→ **RECORDS TO USE**:
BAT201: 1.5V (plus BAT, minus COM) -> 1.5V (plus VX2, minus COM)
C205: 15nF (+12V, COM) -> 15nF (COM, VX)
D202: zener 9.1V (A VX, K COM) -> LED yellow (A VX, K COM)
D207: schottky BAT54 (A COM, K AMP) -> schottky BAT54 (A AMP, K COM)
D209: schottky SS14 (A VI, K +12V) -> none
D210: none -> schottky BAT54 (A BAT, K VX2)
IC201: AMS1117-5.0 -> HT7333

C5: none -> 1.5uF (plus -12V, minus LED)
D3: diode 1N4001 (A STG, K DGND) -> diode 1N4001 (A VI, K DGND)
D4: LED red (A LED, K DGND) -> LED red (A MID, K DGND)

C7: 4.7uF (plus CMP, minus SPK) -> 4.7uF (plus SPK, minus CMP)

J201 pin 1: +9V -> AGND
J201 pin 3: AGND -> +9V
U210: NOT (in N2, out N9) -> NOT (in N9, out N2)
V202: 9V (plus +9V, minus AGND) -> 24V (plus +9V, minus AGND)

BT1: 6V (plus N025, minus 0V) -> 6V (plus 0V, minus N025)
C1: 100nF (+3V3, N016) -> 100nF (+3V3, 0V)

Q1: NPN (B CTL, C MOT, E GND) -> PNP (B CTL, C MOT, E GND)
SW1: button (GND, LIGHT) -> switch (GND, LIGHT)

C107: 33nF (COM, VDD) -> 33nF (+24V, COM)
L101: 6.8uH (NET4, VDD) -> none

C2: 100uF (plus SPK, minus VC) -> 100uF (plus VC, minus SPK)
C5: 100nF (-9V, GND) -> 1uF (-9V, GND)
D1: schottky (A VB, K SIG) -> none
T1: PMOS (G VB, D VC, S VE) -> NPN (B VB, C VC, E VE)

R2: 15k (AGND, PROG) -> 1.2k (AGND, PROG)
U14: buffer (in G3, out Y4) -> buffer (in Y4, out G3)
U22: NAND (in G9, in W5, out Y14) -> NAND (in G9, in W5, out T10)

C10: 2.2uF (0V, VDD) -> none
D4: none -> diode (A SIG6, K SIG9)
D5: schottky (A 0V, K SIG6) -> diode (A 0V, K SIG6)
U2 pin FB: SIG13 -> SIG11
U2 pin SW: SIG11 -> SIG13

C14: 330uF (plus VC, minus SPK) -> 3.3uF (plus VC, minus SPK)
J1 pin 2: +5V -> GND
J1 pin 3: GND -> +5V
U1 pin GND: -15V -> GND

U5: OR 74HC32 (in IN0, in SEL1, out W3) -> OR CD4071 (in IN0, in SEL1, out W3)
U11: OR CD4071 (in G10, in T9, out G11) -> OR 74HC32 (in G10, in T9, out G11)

→ **DIRECTIONS**:
In the records above, find the line containing "SW1: button (GND, LIGHT)"; please retype it and every line after it through the last line, exactly and with nothing else.

→ **RESPONSE TO THIS TASK**:
SW1: button (GND, LIGHT) -> switch (GND, LIGHT)

C107: 33nF (COM, VDD) -> 33nF (+24V, COM)
L101: 6.8uH (NET4, VDD) -> none

C2: 100uF (plus SPK, minus VC) -> 100uF (plus VC, minus SPK)
C5: 100nF (-9V, GND) -> 1uF (-9V, GND)
D1: schottky (A VB, K SIG) -> none
T1: PMOS (G VB, D VC, S VE) -> NPN (B VB, C VC, E VE)

R2: 15k (AGND, PROG) -> 1.2k (AGND, PROG)
U14: buffer (in G3, out Y4) -> buffer (in Y4, out G3)
U22: NAND (in G9, in W5, out Y14) -> NAND (in G9, in W5, out T10)

C10: 2.2uF (0V, VDD) -> none
D4: none -> diode (A SIG6, K SIG9)
D5: schottky (A 0V, K SIG6) -> diode (A 0V, K SIG6)
U2 pin FB: SIG13 -> SIG11
U2 pin SW: SIG11 -> SIG13

C14: 330uF (plus VC, minus SPK) -> 3.3uF (plus VC, minus SPK)
J1 pin 2: +5V -> GND
J1 pin 3: GND -> +5V
U1 pin GND: -15V -> GND

U5: OR 74HC32 (in IN0, in SEL1, out W3) -> OR CD4071 (in IN0, in SEL1, out W3)
U11: OR CD4071 (in G10, in T9, out G11) -> OR 74HC32 (in G10, in T9, out G11)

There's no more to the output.